*** Opening of Records to use ***

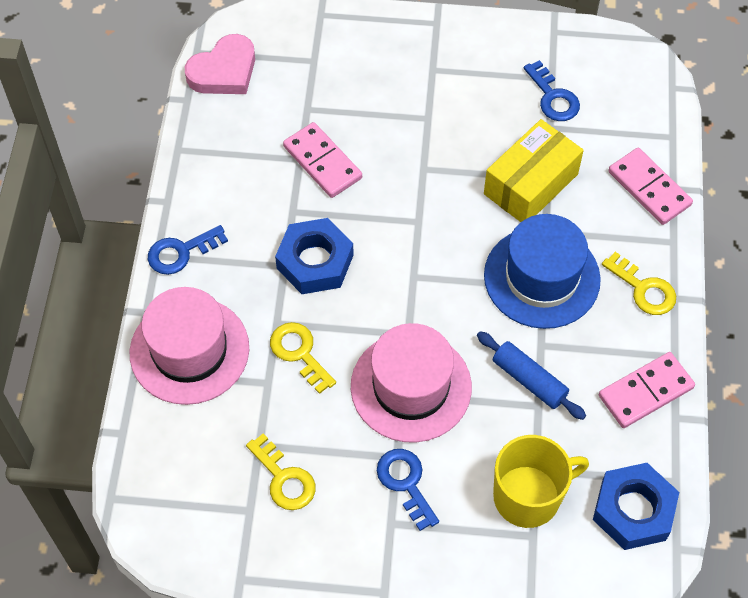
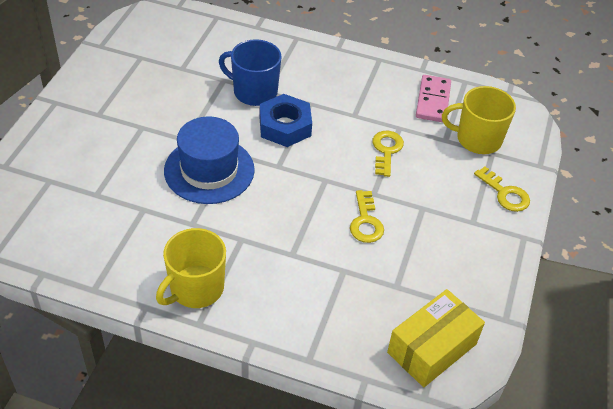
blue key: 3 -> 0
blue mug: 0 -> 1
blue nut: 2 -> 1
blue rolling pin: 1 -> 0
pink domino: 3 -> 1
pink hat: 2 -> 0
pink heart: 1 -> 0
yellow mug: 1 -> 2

*** Close of Records to use ***
*** Opening of Records to use ***

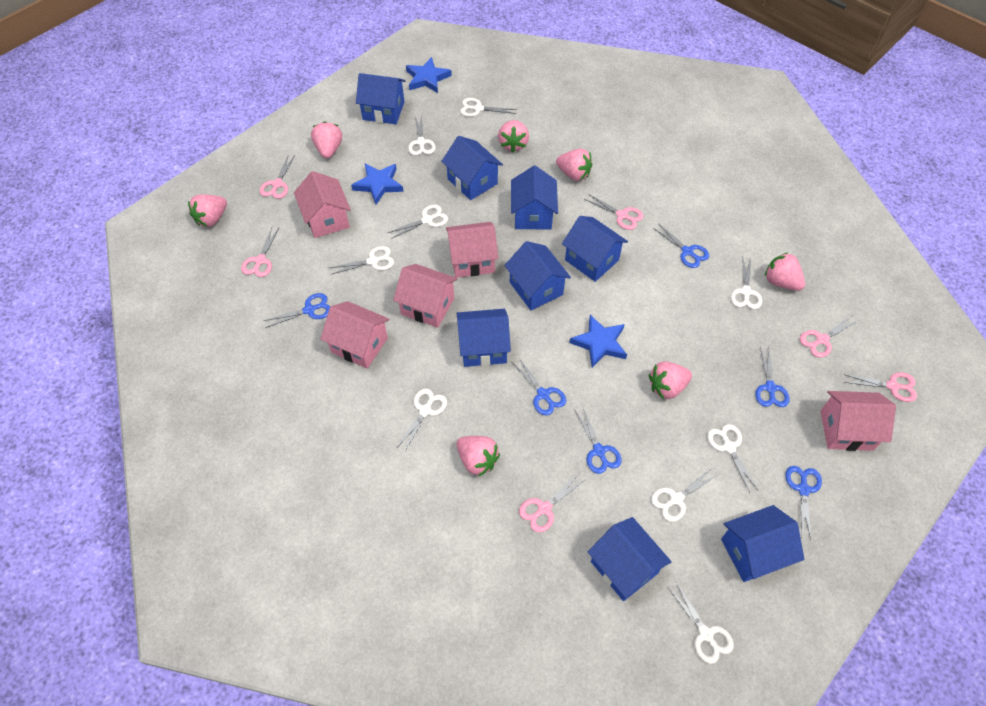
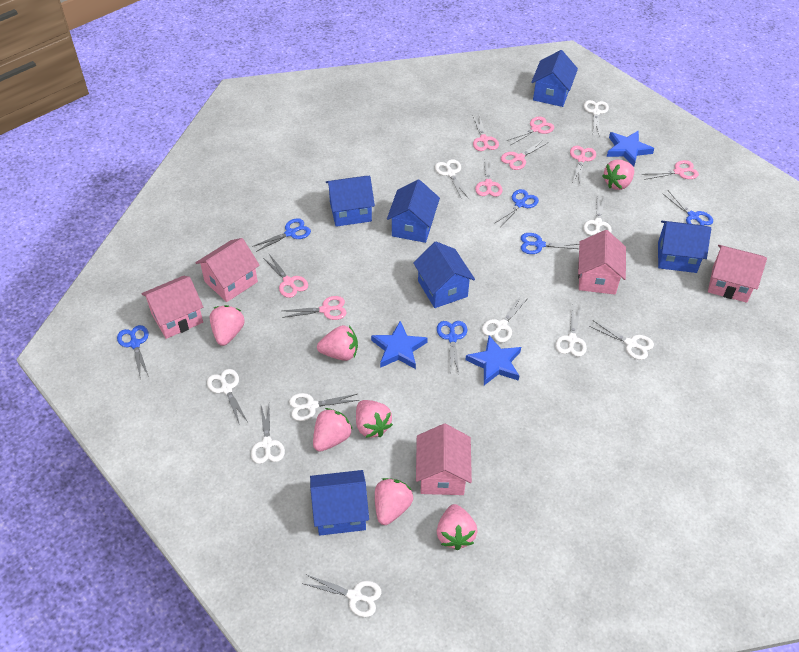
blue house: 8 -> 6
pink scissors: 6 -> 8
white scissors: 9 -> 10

*** Close of Records to use ***
*** Opening of Records to use ***

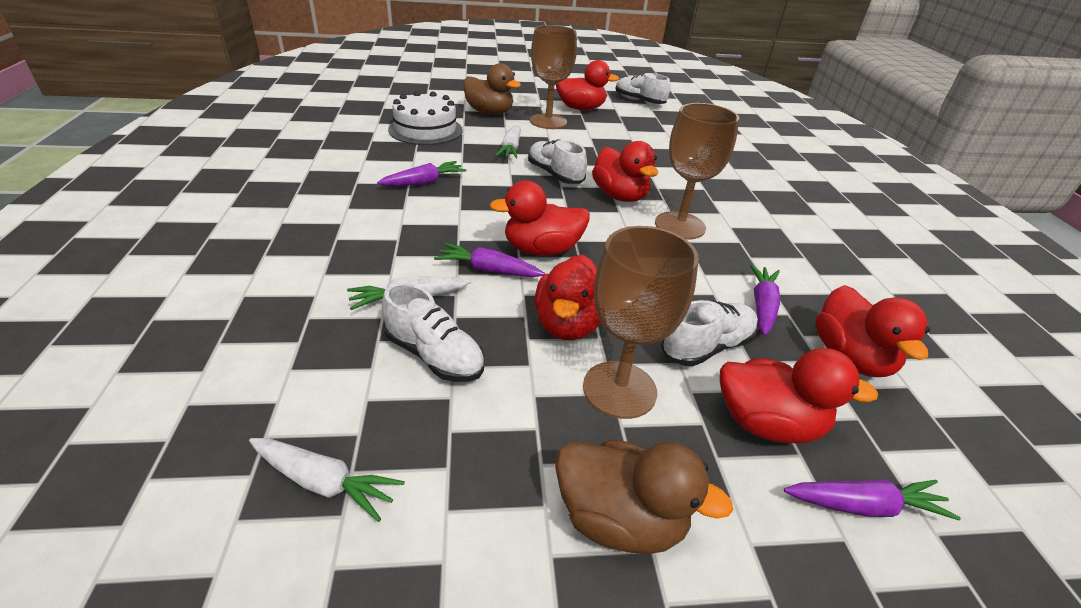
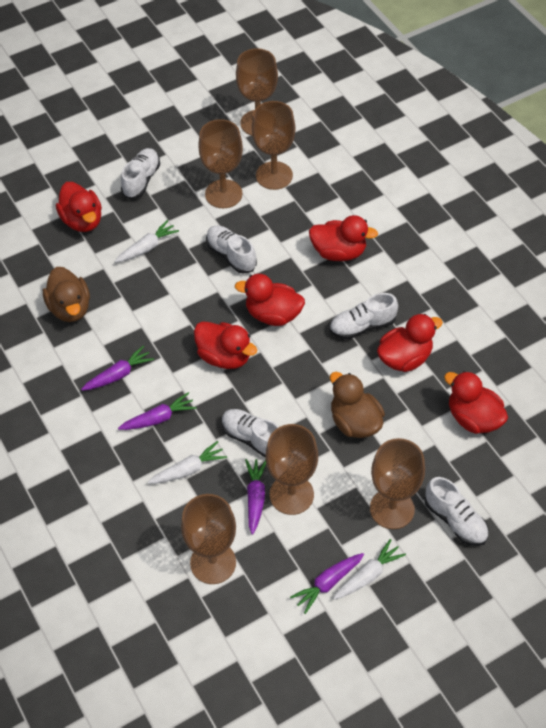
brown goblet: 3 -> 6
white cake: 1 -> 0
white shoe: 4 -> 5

*** Close of Records to use ***

— Problem statement —
Among the records above, repeat exactly the line with "pink domino: 3 -> 1", the line with "yellow mug: 1 -> 2", and every line in between, and only those.

— Exercise solution —
pink domino: 3 -> 1
pink hat: 2 -> 0
pink heart: 1 -> 0
yellow mug: 1 -> 2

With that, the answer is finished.